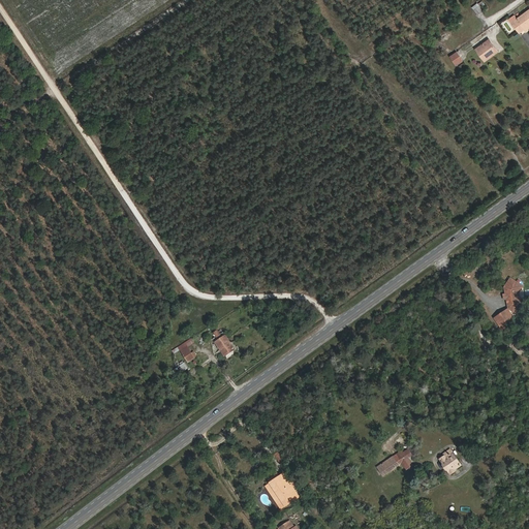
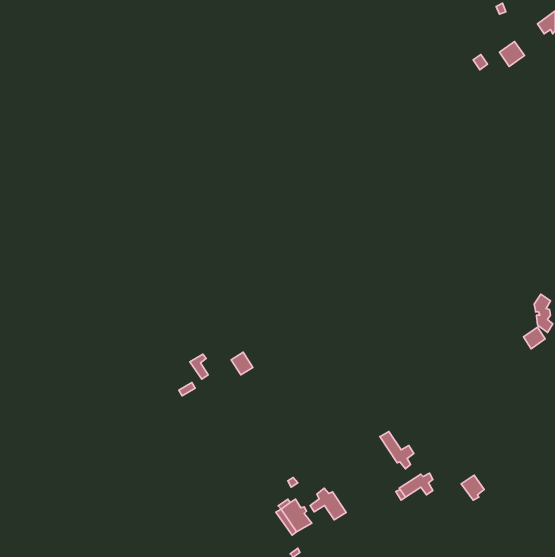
building: none -> [380,432,414,469]
building: none -> [310,488,346,520]

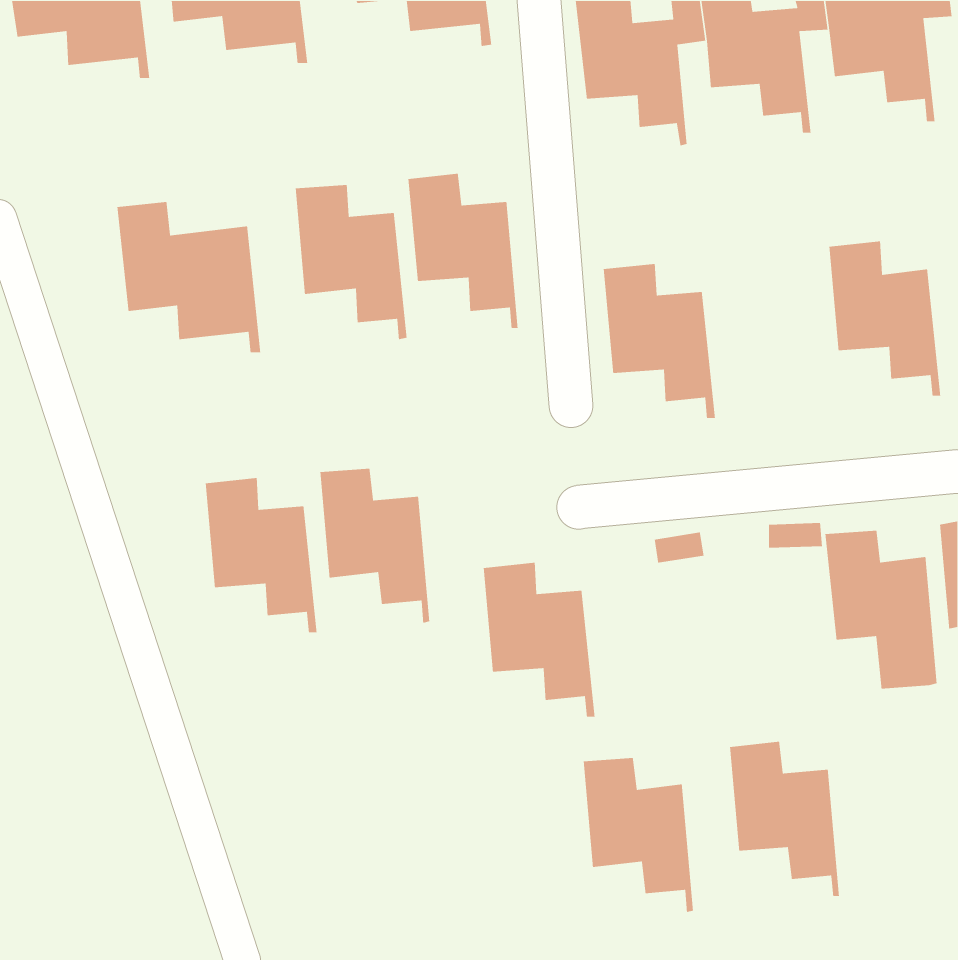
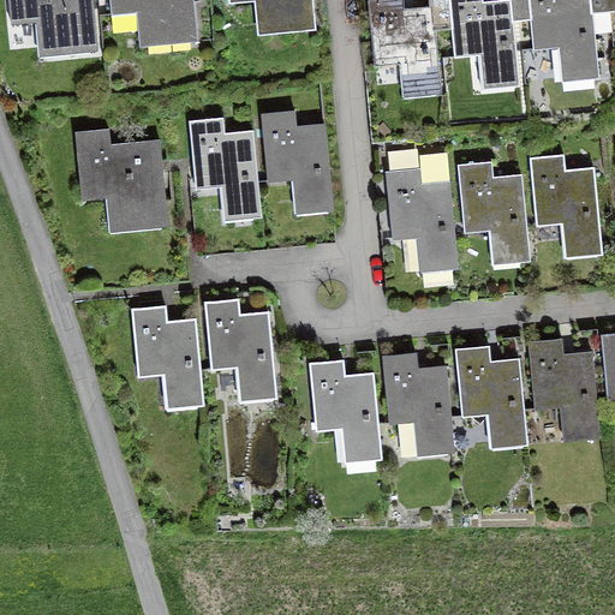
building: none -> [458,161,530,261]
building: [729,741,840,897] -> [455,345,526,444]
building: [583,757,694,913] -> [382,353,453,453]

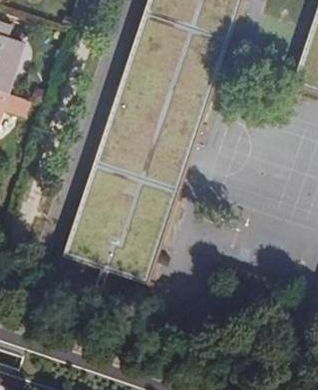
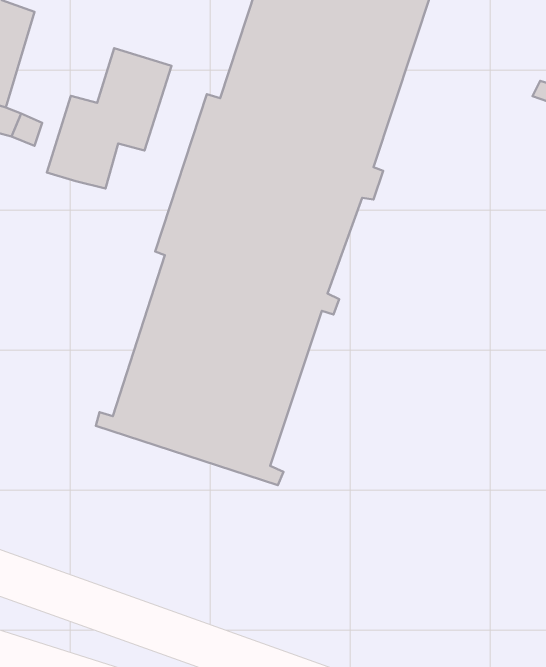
building: none -> [47,48,172,189]

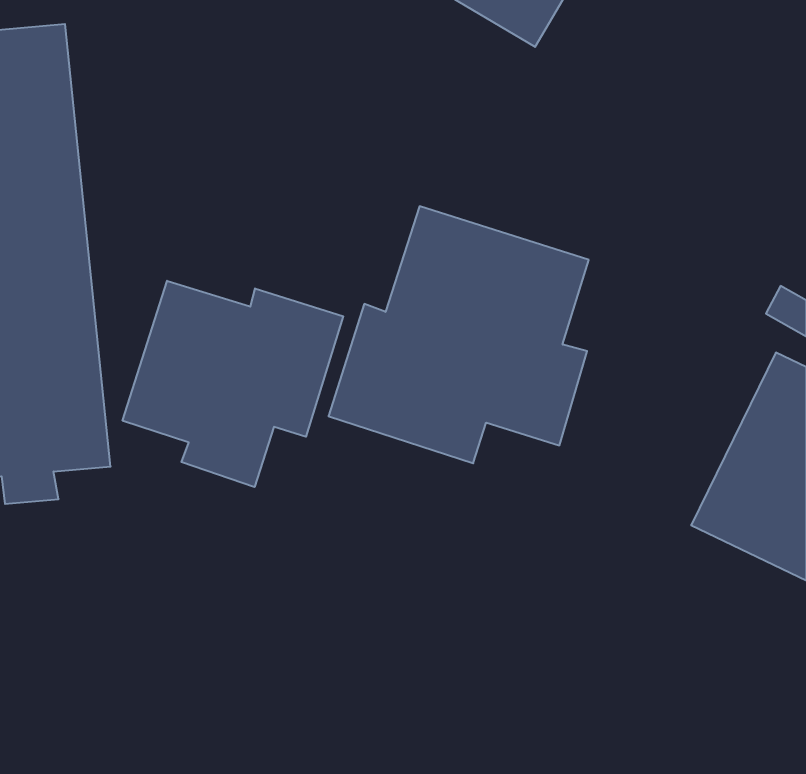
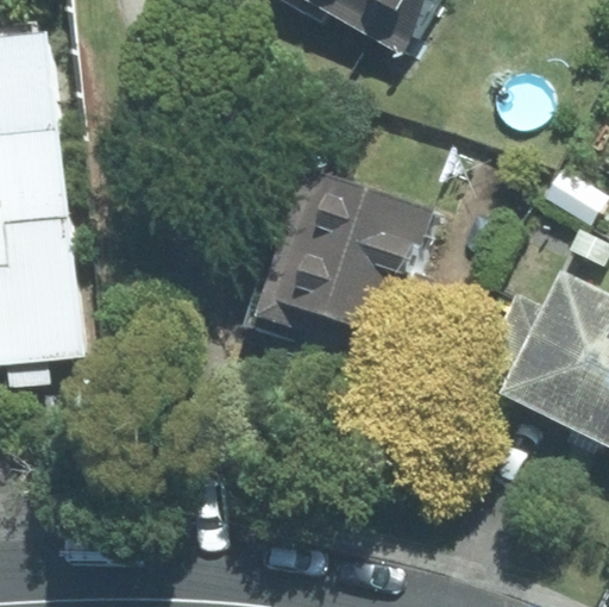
building: [123,281,343,487] -> none

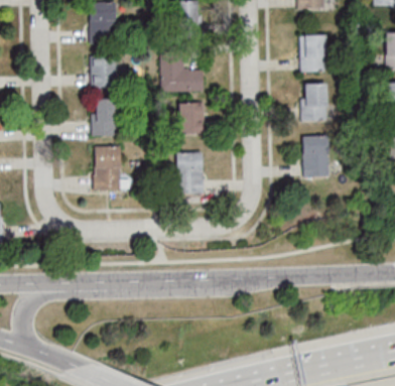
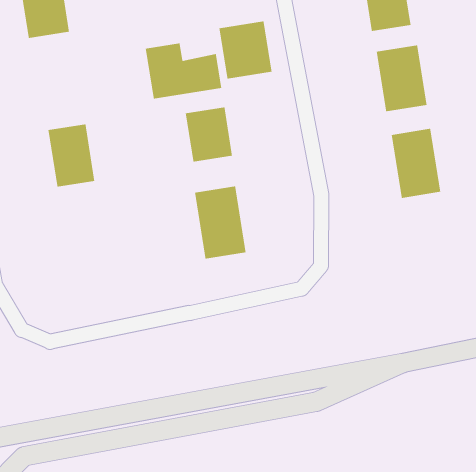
building: none -> [219,21,272,79]
building: [91,55,115,85] -> none
building: [93,146,128,189] -> none

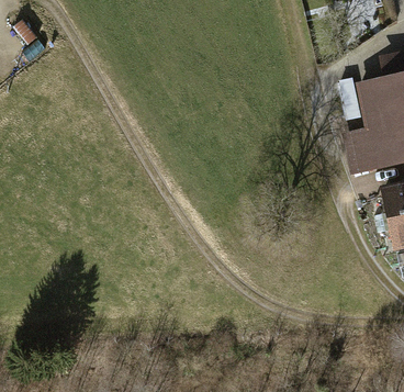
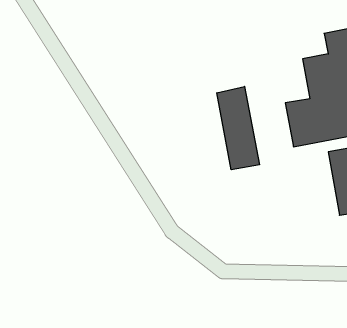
building: none -> [217,86,259,170]

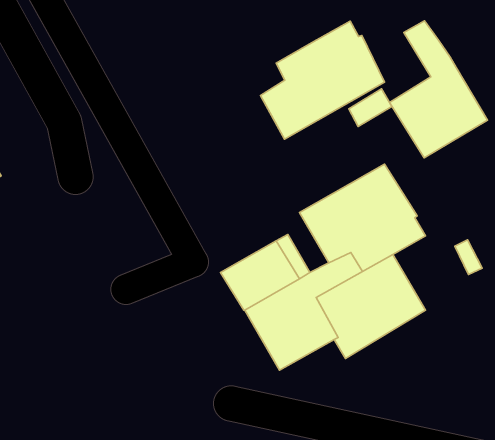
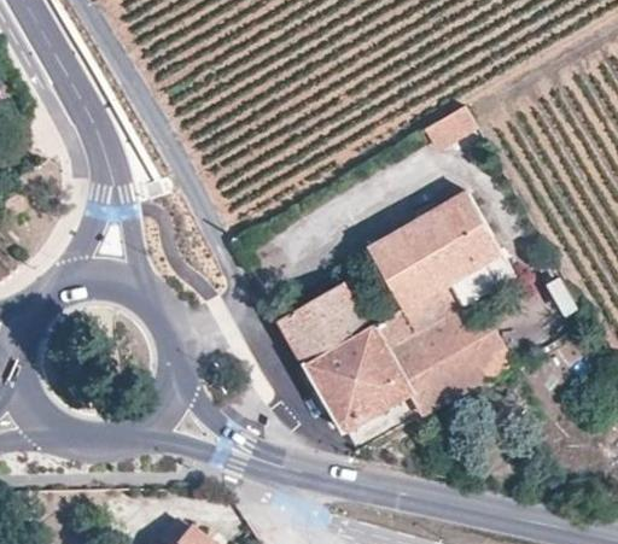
building: [389,21,487,158] -> none
building: [261,21,385,139] -> none

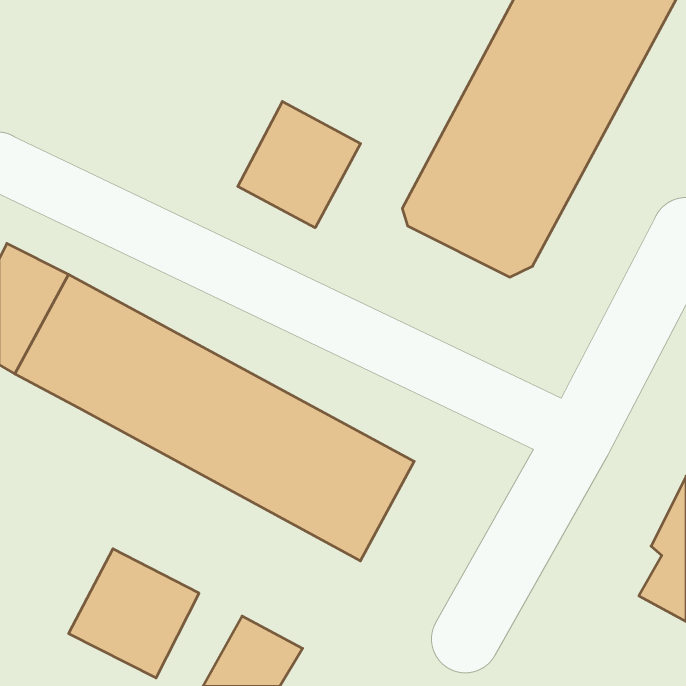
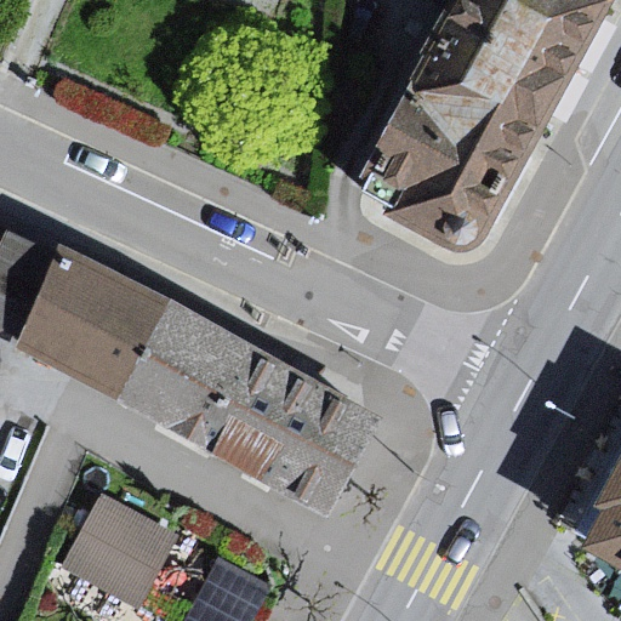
building: [238,101,361,228] -> none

***

*Work instruction*: Give back every line of the material above word for word, leaving out the pictures.

*Answer to the problem*:
building: none -> [380,432,414,469]
building: none -> [310,488,346,520]

building: none -> [458,161,530,261]
building: [729,741,840,897] -> [455,345,526,444]
building: [583,757,694,913] -> [382,353,453,453]

building: none -> [47,48,172,189]

building: [123,281,343,487] -> none

building: none -> [219,21,272,79]
building: [91,55,115,85] -> none
building: [93,146,128,189] -> none

building: none -> [217,86,259,170]

building: [389,21,487,158] -> none
building: [261,21,385,139] -> none

building: [238,101,361,228] -> none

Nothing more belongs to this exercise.